WHAT YOU ARE ASKED TO DO => Quote the entries below from the line with "camera: 25 degrees right, 0 degrees up" through the line with "(718, 528) = (443, 479): pink", both ends included, and only those lines.

RECORDS TO USE =>
== Segment start ==
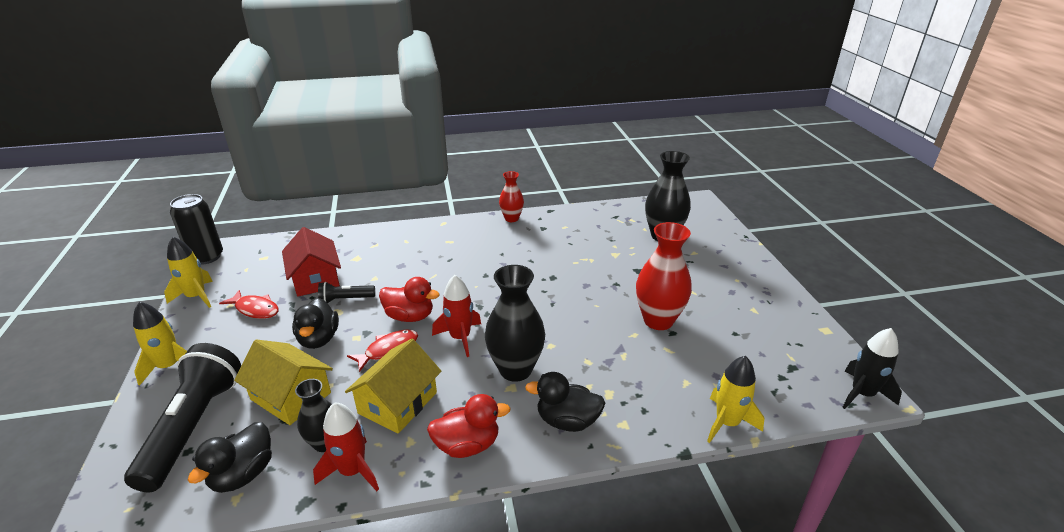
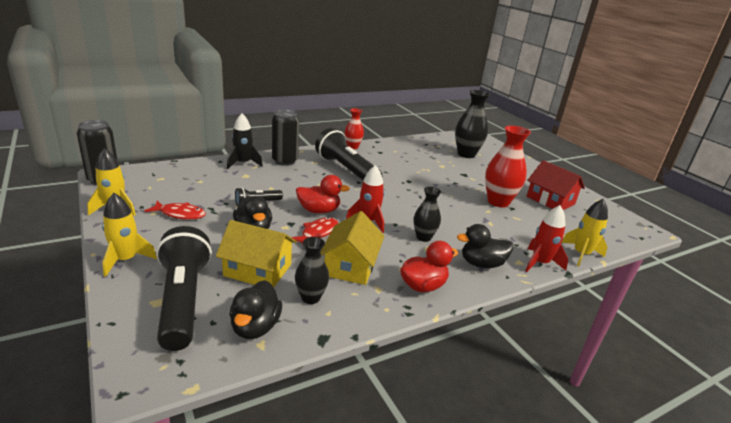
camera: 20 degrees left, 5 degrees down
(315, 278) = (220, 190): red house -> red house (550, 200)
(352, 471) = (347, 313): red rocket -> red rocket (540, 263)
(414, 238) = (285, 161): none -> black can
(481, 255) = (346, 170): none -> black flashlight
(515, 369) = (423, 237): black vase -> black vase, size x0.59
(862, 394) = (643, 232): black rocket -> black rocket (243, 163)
== Segment end ==
== Segment start ==
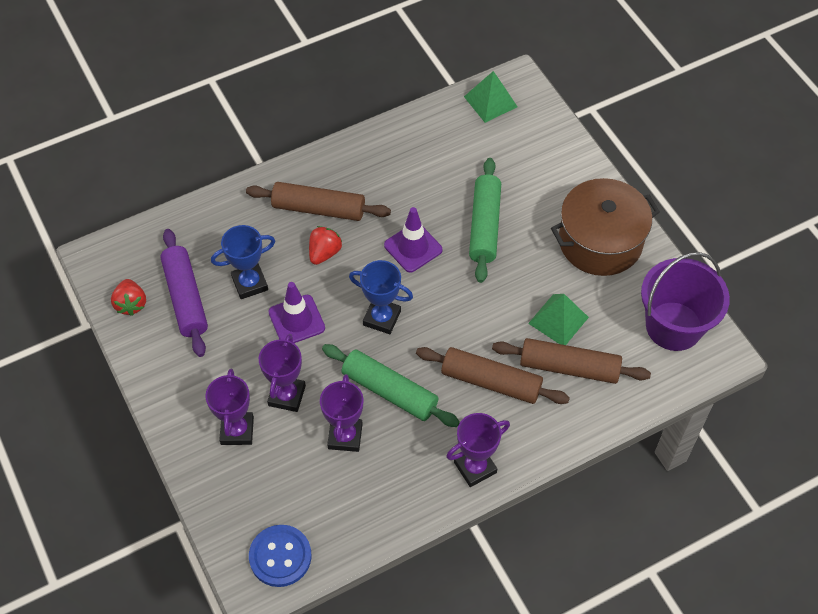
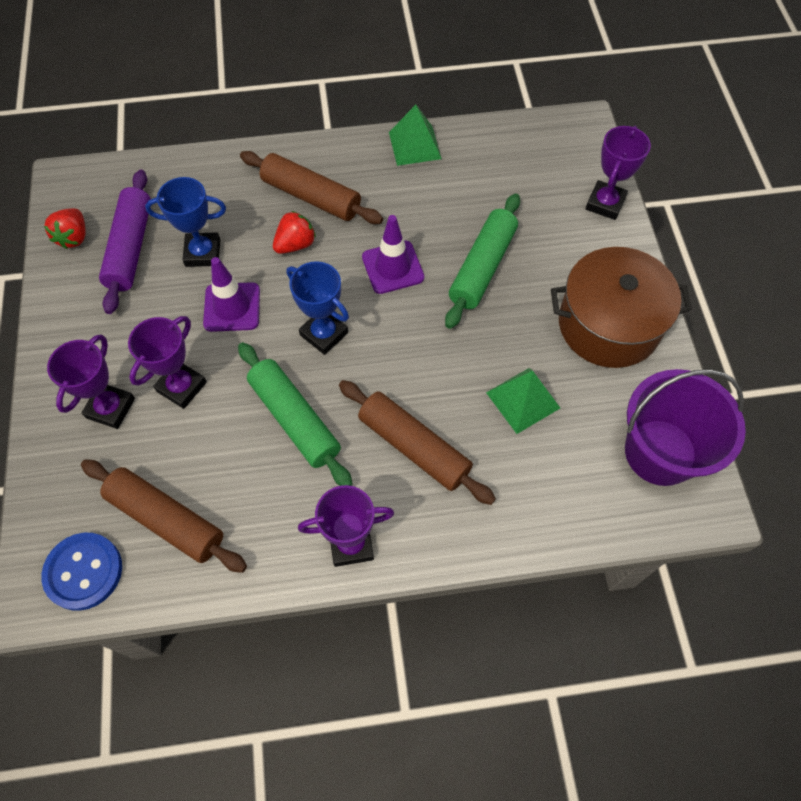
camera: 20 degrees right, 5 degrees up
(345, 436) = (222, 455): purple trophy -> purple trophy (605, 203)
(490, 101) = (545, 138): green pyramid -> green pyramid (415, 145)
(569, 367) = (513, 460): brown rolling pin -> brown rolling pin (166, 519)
== Segment end ==
== Segment start ==
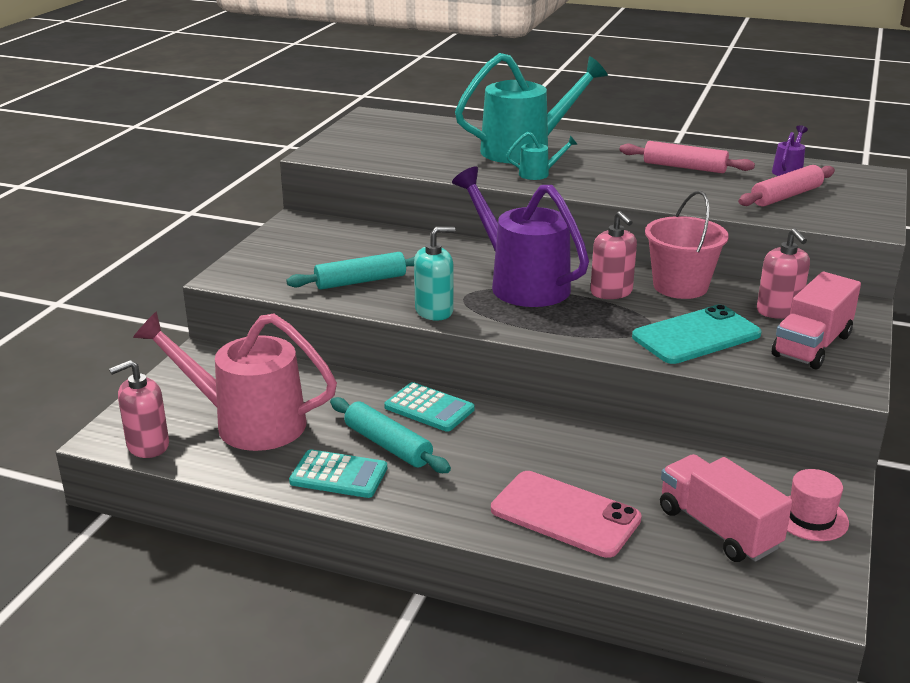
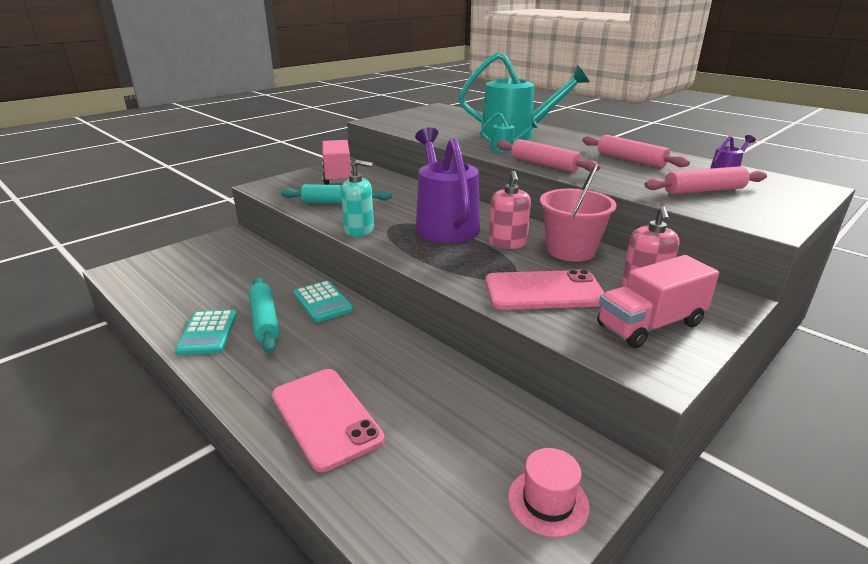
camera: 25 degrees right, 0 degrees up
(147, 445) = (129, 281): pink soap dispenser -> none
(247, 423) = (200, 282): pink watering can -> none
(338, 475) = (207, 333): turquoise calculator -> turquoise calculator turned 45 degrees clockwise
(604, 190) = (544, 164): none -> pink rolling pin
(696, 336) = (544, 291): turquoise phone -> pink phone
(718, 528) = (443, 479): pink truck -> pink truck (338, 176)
== Segment end ==
SOLUTION TO THIS EXERCISE =>
camera: 25 degrees right, 0 degrees up
(147, 445) = (129, 281): pink soap dispenser -> none
(247, 423) = (200, 282): pink watering can -> none
(338, 475) = (207, 333): turquoise calculator -> turquoise calculator turned 45 degrees clockwise
(604, 190) = (544, 164): none -> pink rolling pin
(696, 336) = (544, 291): turquoise phone -> pink phone
(718, 528) = (443, 479): pink truck -> pink truck (338, 176)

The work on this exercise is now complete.